Given the entries below, would you transcribe exactly the lines starting at the one with "P3 pin 1: AC2 -> AC1" and ending at the one with "SW8: switch (+5V, 0V) -> switch (0V, U1/IO14)", both kept, pictures omitted, nothing extra?

Before-and-after change records:
***

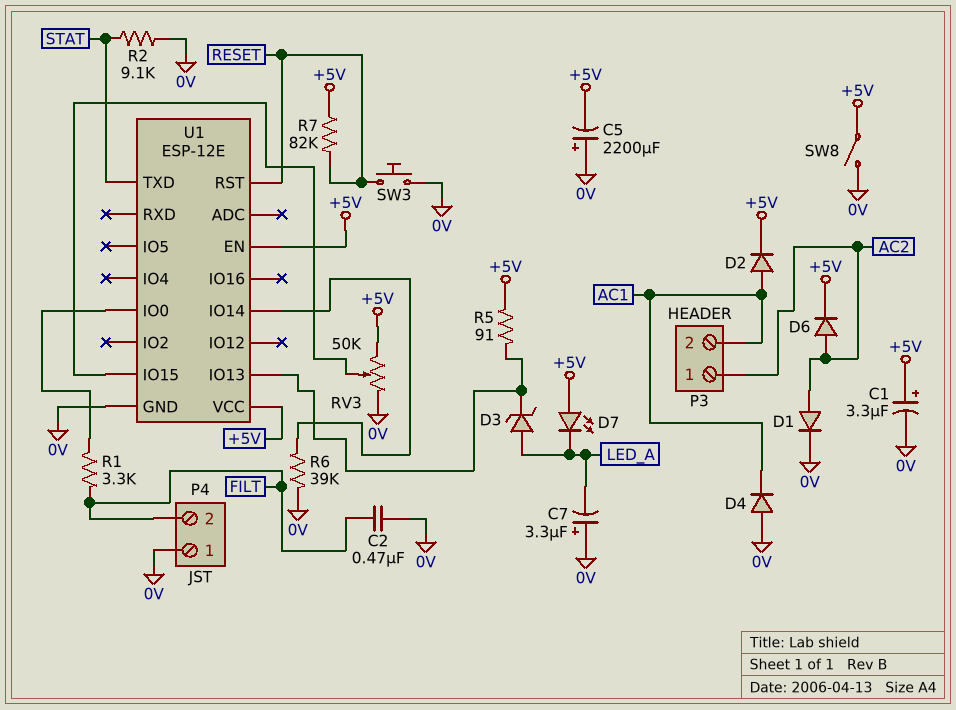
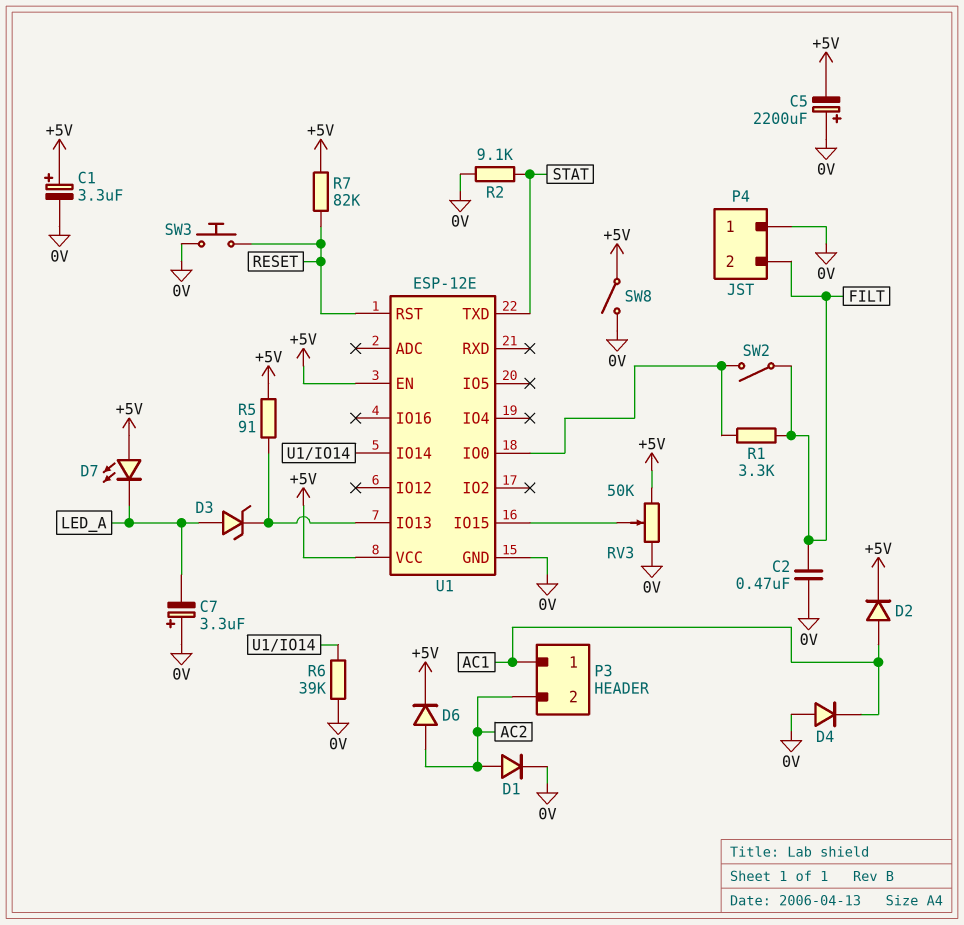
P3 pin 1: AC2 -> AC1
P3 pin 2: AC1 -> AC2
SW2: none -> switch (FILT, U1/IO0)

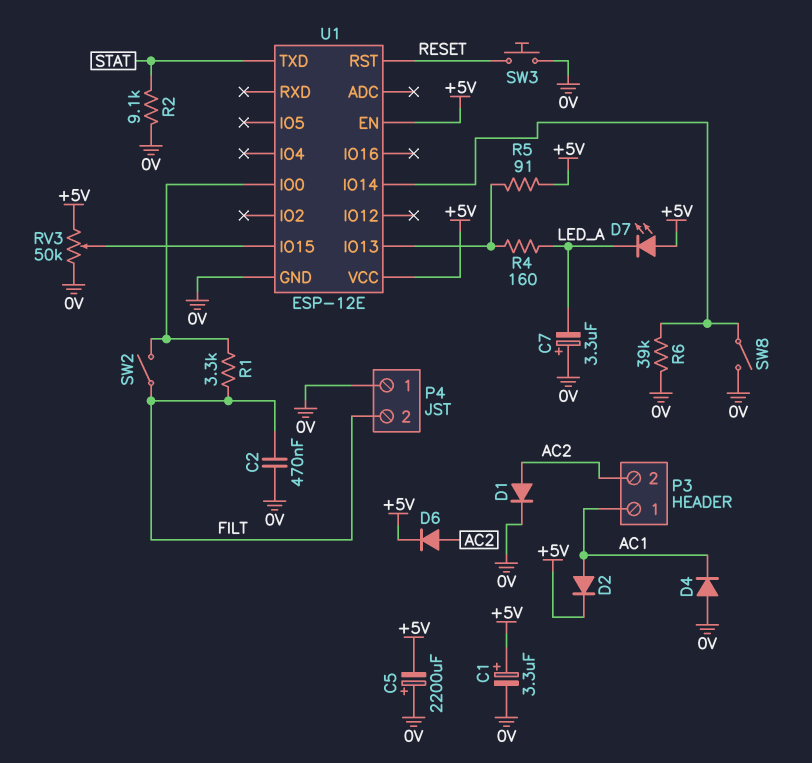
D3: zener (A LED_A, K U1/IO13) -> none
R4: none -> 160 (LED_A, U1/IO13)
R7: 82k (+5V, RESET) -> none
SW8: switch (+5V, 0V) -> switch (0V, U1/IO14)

***

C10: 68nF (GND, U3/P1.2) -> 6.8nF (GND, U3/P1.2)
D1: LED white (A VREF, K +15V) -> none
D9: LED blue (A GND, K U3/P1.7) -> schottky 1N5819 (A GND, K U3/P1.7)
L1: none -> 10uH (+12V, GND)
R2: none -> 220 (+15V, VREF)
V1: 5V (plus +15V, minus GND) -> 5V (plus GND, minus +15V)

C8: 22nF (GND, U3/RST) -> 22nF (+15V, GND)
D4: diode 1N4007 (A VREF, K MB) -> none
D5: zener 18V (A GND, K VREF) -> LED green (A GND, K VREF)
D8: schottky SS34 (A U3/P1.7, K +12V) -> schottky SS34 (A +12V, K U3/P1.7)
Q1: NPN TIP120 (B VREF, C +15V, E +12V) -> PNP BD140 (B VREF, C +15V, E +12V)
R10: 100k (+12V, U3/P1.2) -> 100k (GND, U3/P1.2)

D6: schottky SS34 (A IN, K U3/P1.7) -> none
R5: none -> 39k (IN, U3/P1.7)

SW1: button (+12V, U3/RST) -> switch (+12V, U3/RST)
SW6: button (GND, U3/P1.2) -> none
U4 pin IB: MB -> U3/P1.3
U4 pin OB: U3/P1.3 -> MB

***

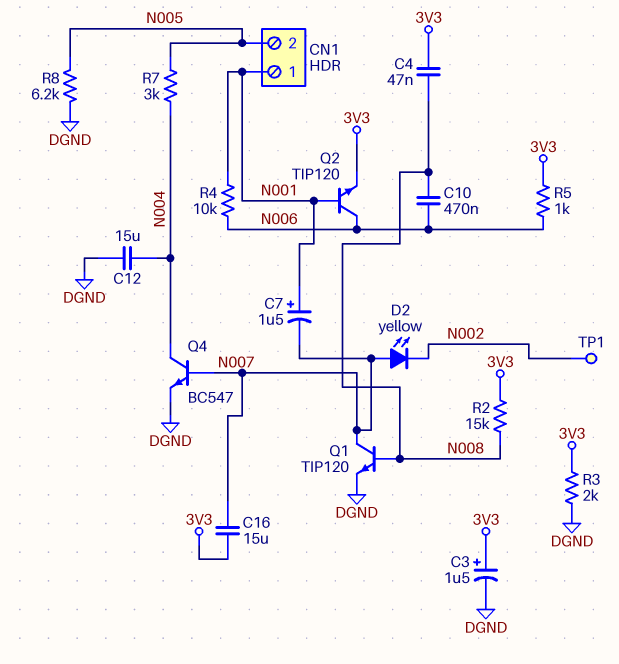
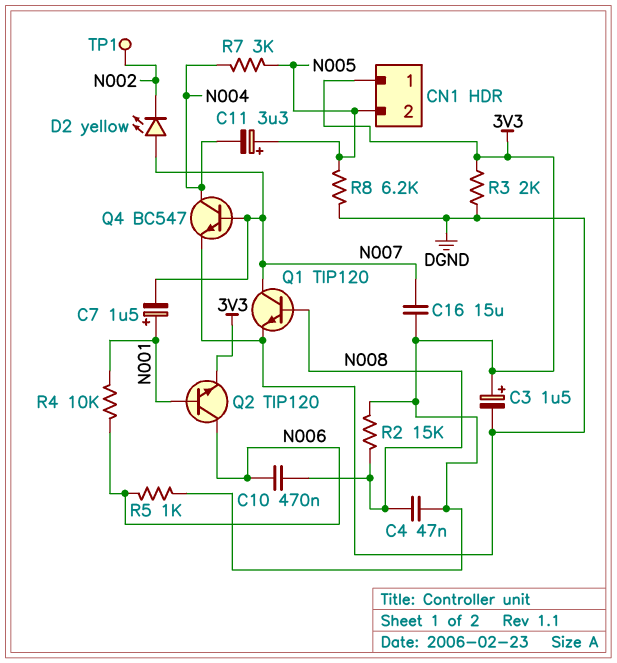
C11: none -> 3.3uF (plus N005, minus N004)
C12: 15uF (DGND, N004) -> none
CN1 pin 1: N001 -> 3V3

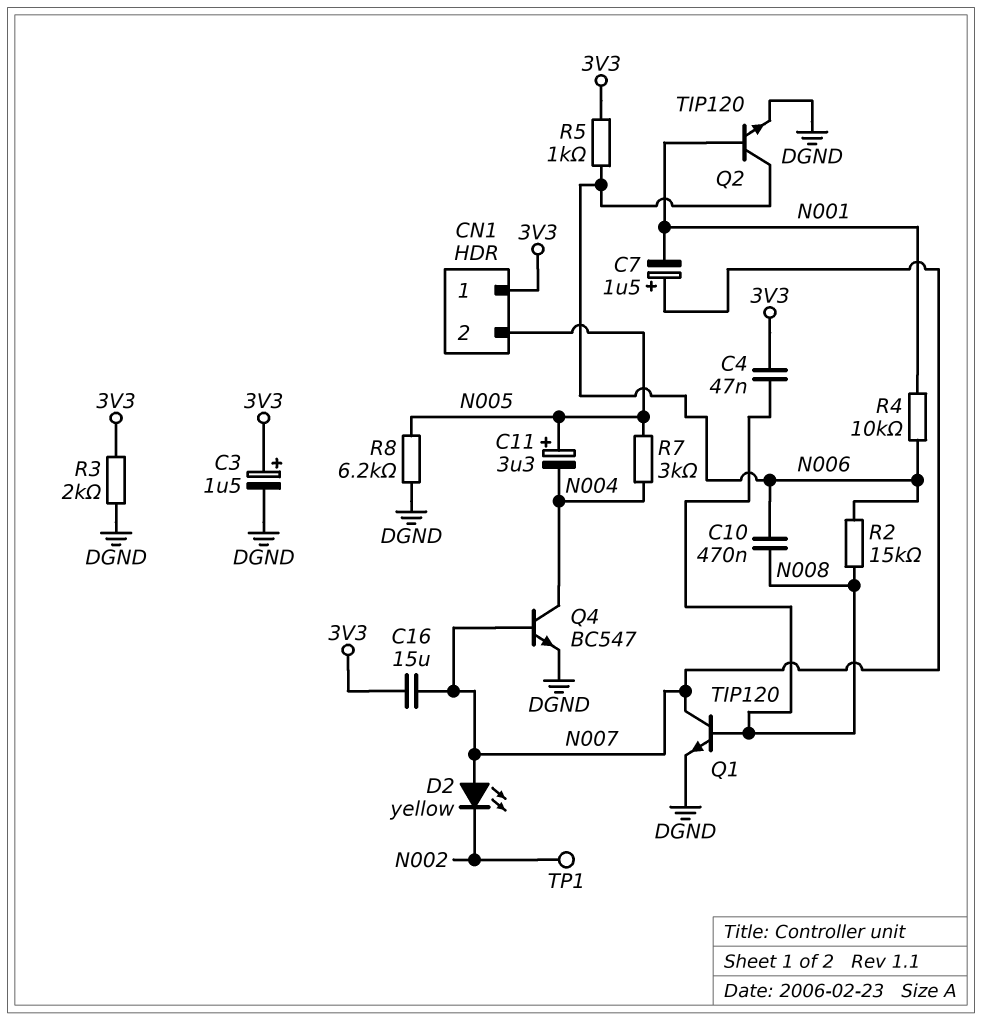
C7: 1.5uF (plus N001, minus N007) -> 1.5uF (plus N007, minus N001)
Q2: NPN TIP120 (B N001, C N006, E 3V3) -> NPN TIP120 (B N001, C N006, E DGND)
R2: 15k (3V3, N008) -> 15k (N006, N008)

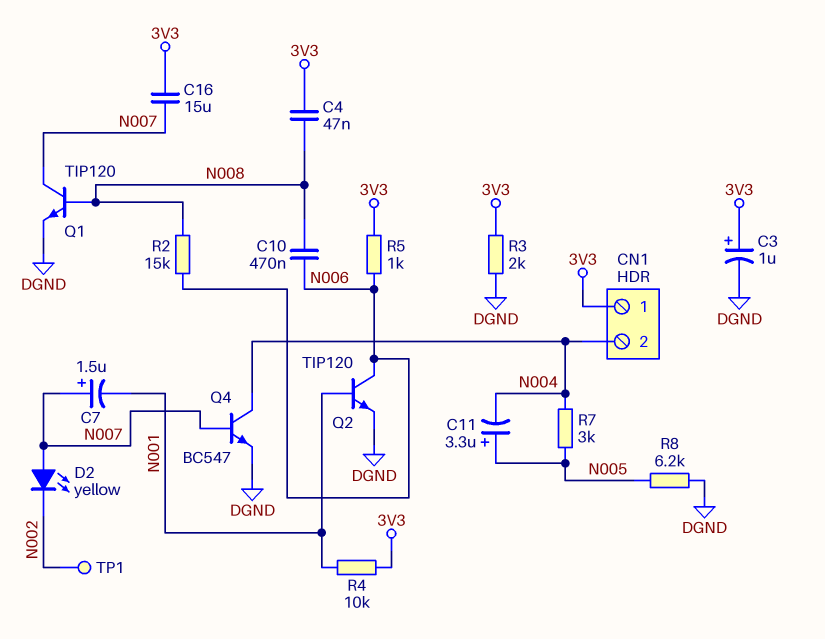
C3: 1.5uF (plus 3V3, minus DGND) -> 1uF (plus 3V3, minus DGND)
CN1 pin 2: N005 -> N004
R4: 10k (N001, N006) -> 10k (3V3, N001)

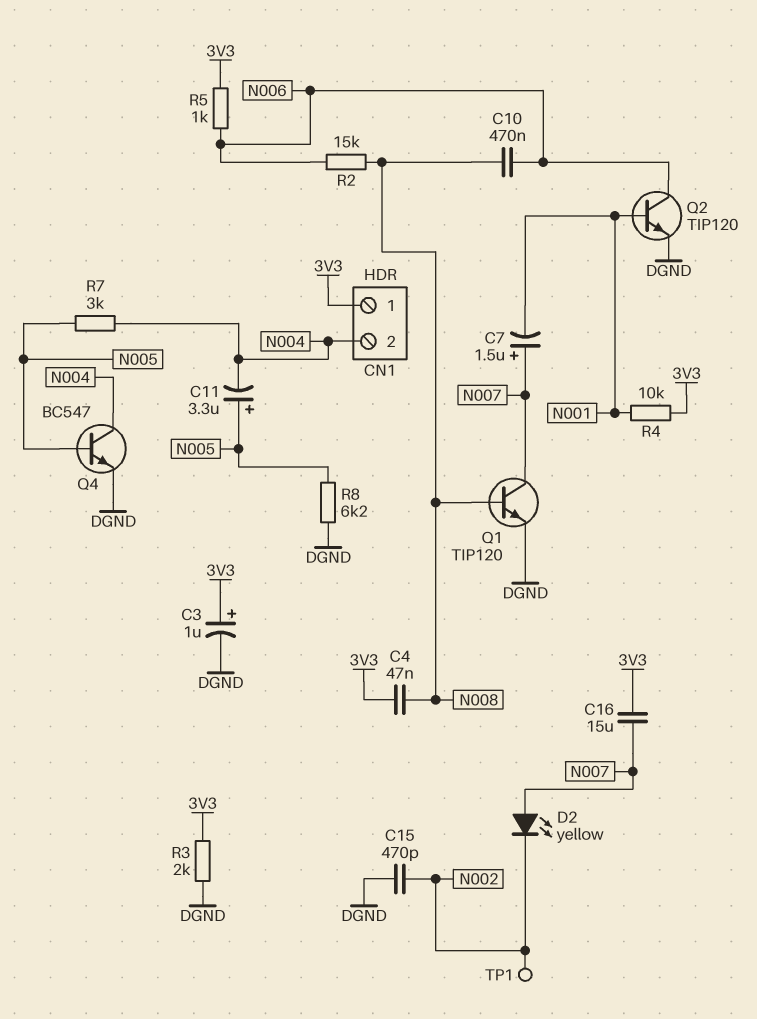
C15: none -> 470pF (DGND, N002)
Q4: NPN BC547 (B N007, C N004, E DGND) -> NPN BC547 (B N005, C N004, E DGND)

***

**YOUR SOLUTION**
P3 pin 1: AC2 -> AC1
P3 pin 2: AC1 -> AC2
SW2: none -> switch (FILT, U1/IO0)

D3: zener (A LED_A, K U1/IO13) -> none
R4: none -> 160 (LED_A, U1/IO13)
R7: 82k (+5V, RESET) -> none
SW8: switch (+5V, 0V) -> switch (0V, U1/IO14)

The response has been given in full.